Directions for this task => In the entries below, which lines run from the one containing "R9: 22k (SIG1, SIG4) -> 22k (GND, SIG4)" to the one containing "U1 pin out: SIG10 -> none"? Copy exactly those lines, ends included, and no others.

Data provided =>
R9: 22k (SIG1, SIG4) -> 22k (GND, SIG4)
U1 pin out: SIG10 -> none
==
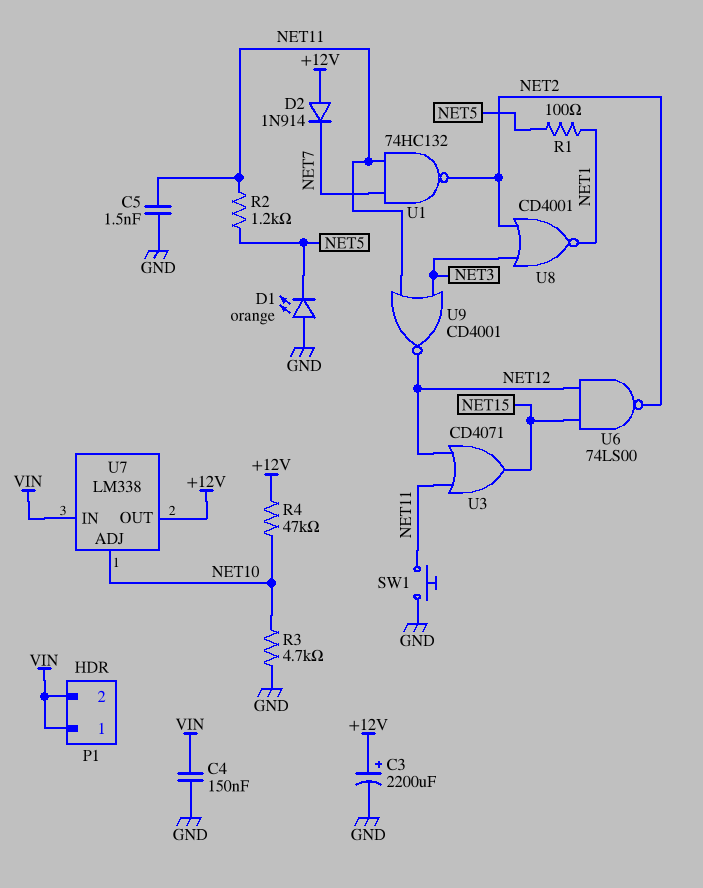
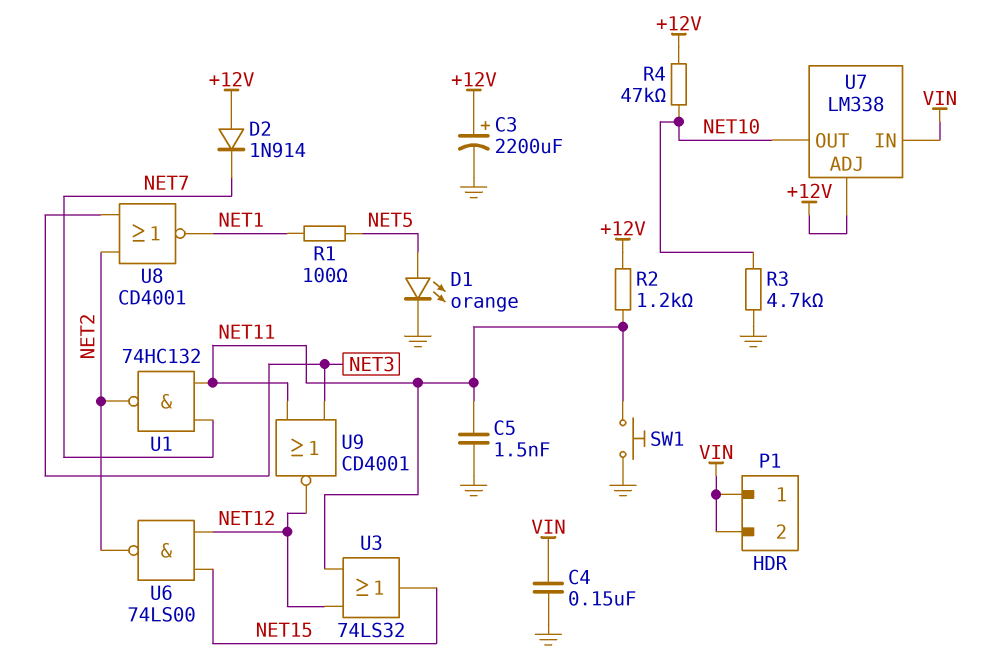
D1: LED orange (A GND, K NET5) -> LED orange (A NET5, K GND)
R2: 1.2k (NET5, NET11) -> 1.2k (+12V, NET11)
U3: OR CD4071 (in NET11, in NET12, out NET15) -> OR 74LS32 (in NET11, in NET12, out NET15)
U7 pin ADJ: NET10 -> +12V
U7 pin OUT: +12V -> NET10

Written answer =>
R9: 22k (SIG1, SIG4) -> 22k (GND, SIG4)
U1 pin out: SIG10 -> none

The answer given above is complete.